Determine the number of lines in the entries below in which the word "house" appears, and reply with that number only.

§ §

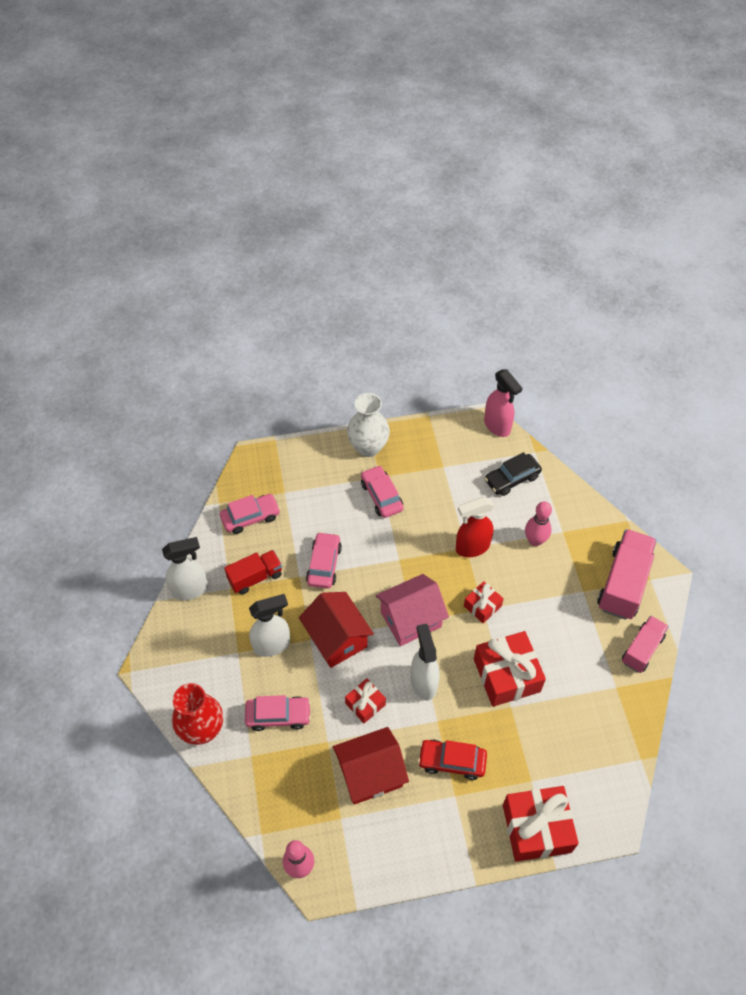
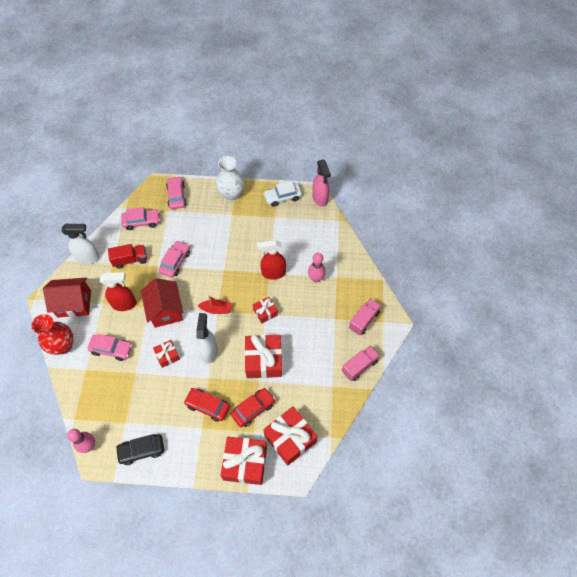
camera: 15 degrees right, 5 degrees up
(272, 645) = (124, 304): white spray bottle -> red spray bottle
(370, 774) = (154, 400): red house -> red house (74, 303)
(381, 496) = (228, 227): pink car -> pink car (176, 196)
(411, 619) = (216, 309): pink house -> red boat
(443, 436) = (282, 197): none -> white car
(512, 479) = (316, 235): black car -> black car (141, 450)
(518, 748) = (253, 409): none -> red car
(586, 776) = (290, 438): none -> red gift
(623, 583) = (364, 320): pink truck -> pink truck, size x0.62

§ §

**ANSWER SECTION:**
2